┌────────

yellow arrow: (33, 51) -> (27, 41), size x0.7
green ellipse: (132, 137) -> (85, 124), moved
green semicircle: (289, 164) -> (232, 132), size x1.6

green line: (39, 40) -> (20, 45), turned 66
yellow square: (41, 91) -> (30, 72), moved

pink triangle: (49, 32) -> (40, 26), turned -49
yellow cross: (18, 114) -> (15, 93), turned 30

└────────

- WHAT THE TASK ASKS
Faithfully copy every entry, leaving nothing out.

- EXERCISE ANSWER
yellow arrow: (33, 51) -> (27, 41), size x0.7
green ellipse: (132, 137) -> (85, 124), moved
green semicircle: (289, 164) -> (232, 132), size x1.6

green line: (39, 40) -> (20, 45), turned 66
yellow square: (41, 91) -> (30, 72), moved

pink triangle: (49, 32) -> (40, 26), turned -49
yellow cross: (18, 114) -> (15, 93), turned 30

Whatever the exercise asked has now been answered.